**WHAT YOU ARE ASKED TO DO**
Output the first line of the listing and each line after it, up to and including the line that contains "green rectangle at", exactly as written, minus the pictures.

**THE DATA**
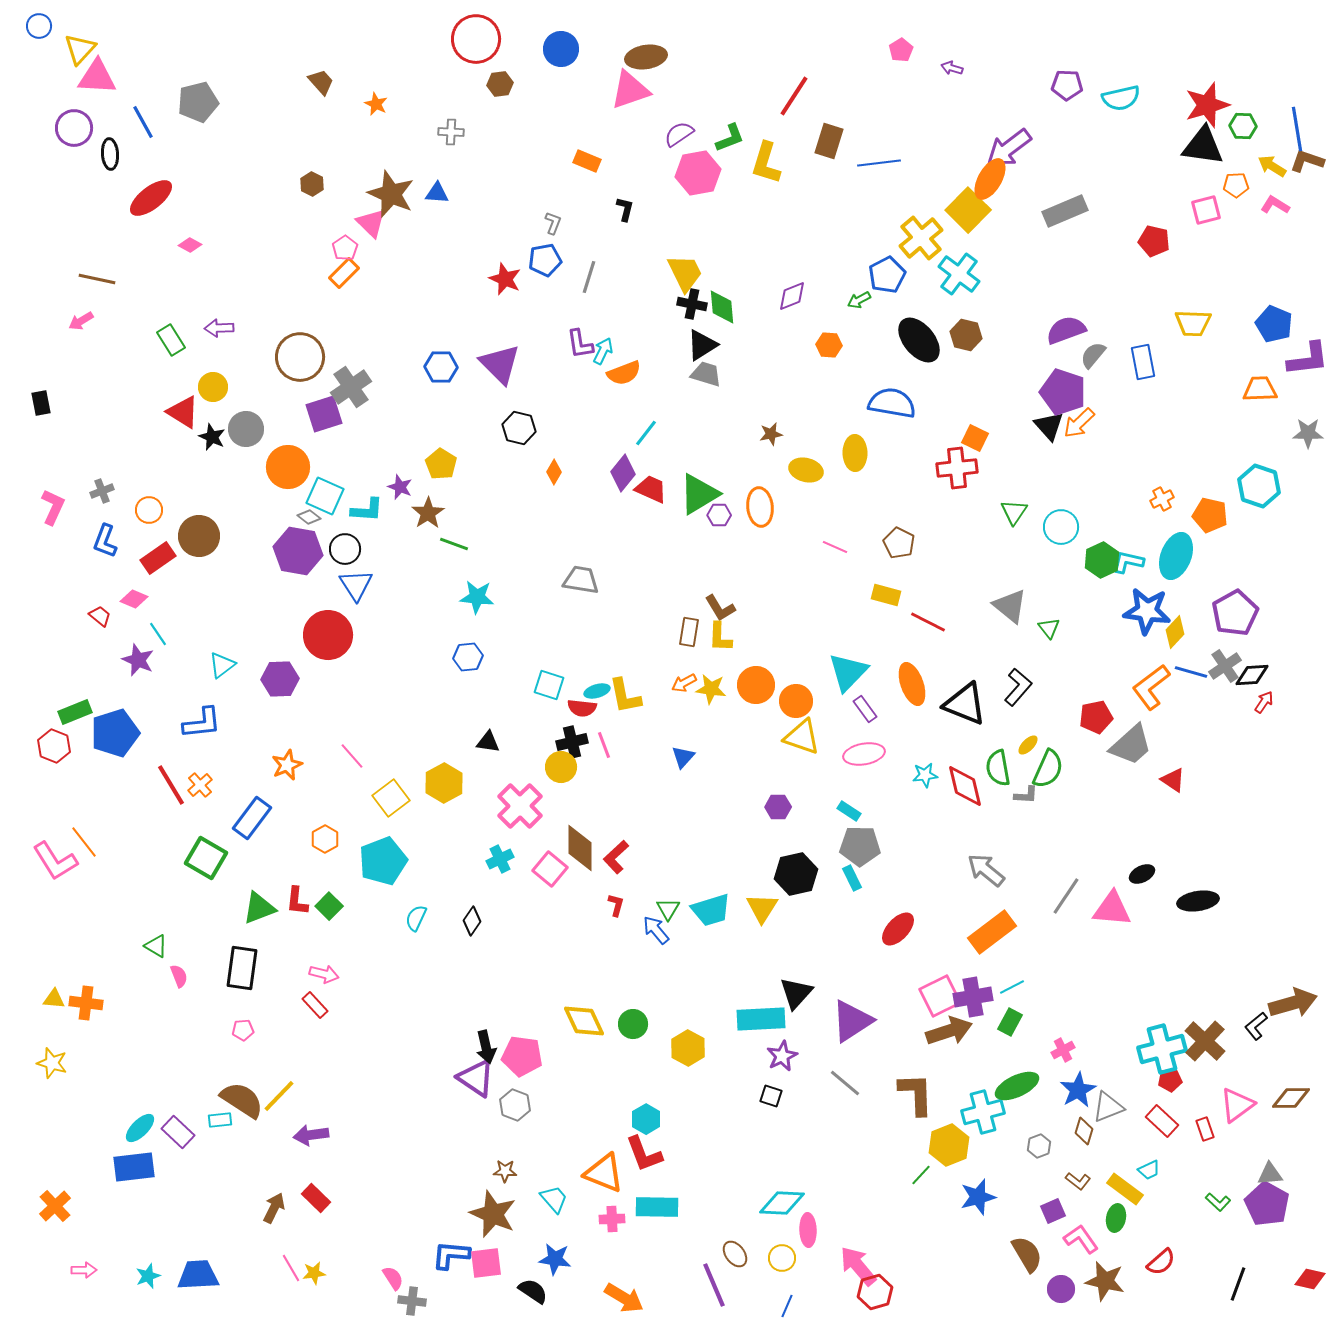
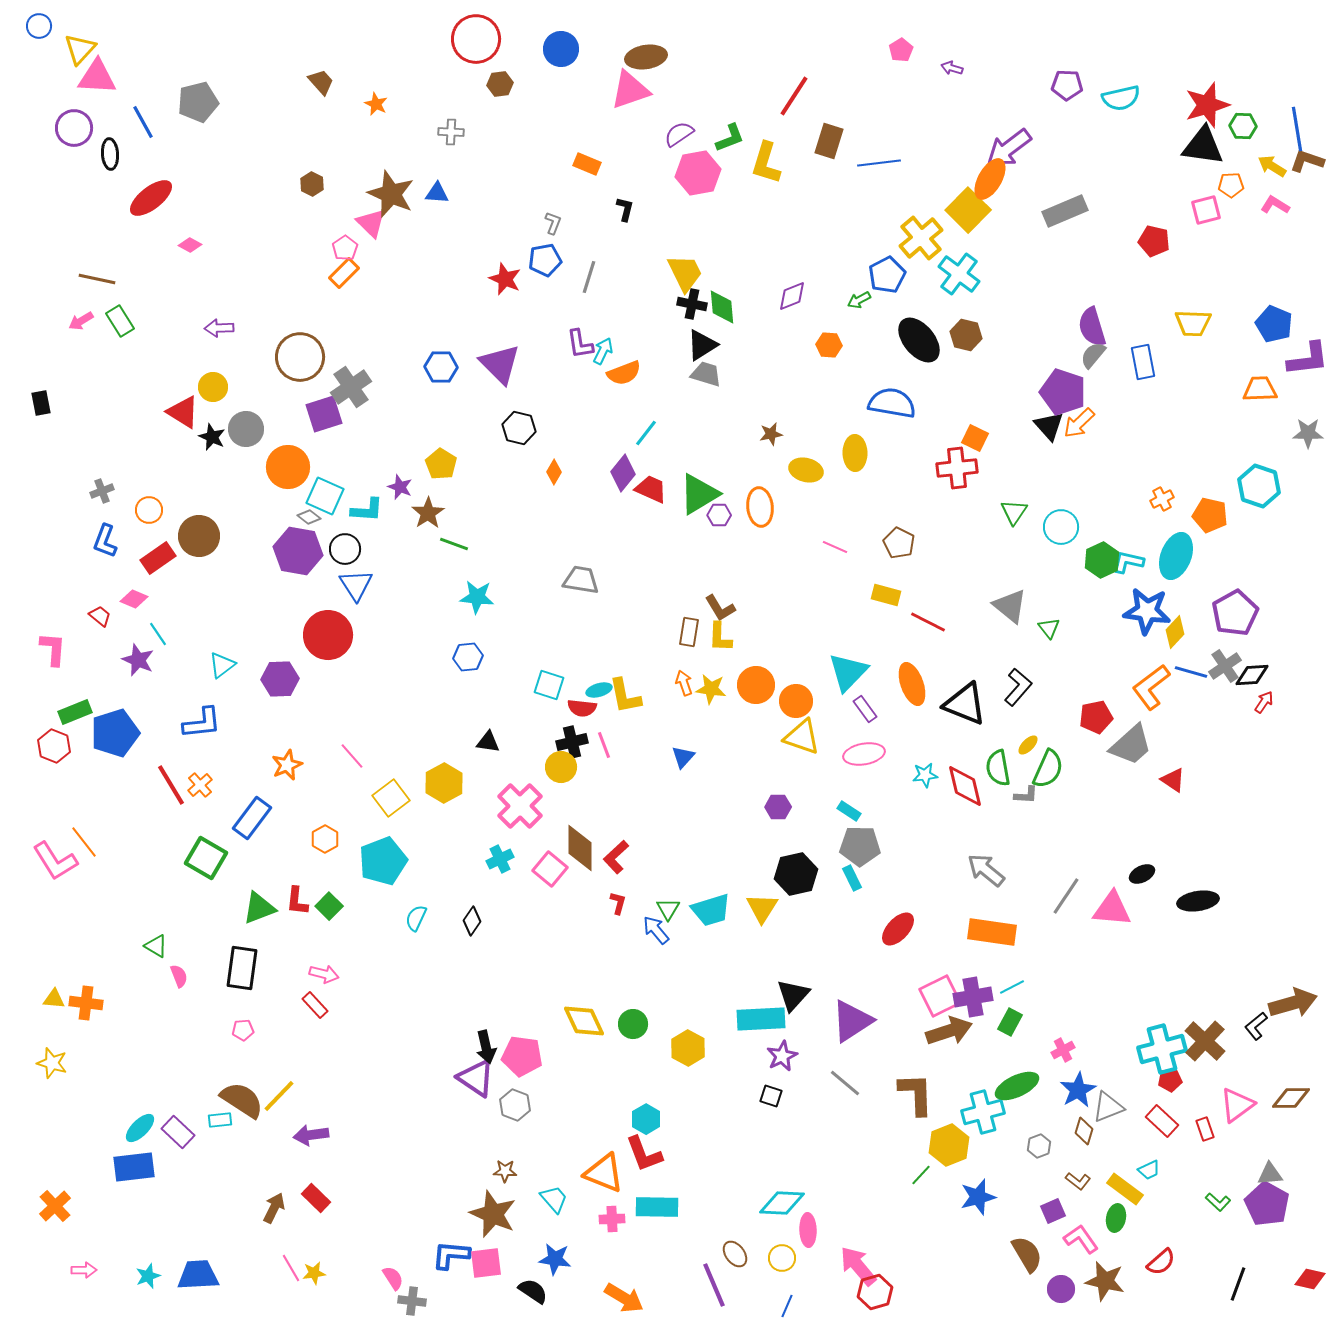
orange rectangle at (587, 161): moved 3 px down
orange pentagon at (1236, 185): moved 5 px left
purple semicircle at (1066, 330): moved 26 px right, 3 px up; rotated 87 degrees counterclockwise
green rectangle at (171, 340): moved 51 px left, 19 px up
pink L-shape at (53, 507): moved 142 px down; rotated 21 degrees counterclockwise
orange arrow at (684, 683): rotated 100 degrees clockwise
cyan ellipse at (597, 691): moved 2 px right, 1 px up
red L-shape at (616, 905): moved 2 px right, 2 px up
orange rectangle at (992, 932): rotated 45 degrees clockwise
black triangle at (796, 993): moved 3 px left, 2 px down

**ANSWER TO THIS PROBLEM**
orange rectangle at (587, 161): moved 3 px down
orange pentagon at (1236, 185): moved 5 px left
purple semicircle at (1066, 330): moved 26 px right, 3 px up; rotated 87 degrees counterclockwise
green rectangle at (171, 340): moved 51 px left, 19 px up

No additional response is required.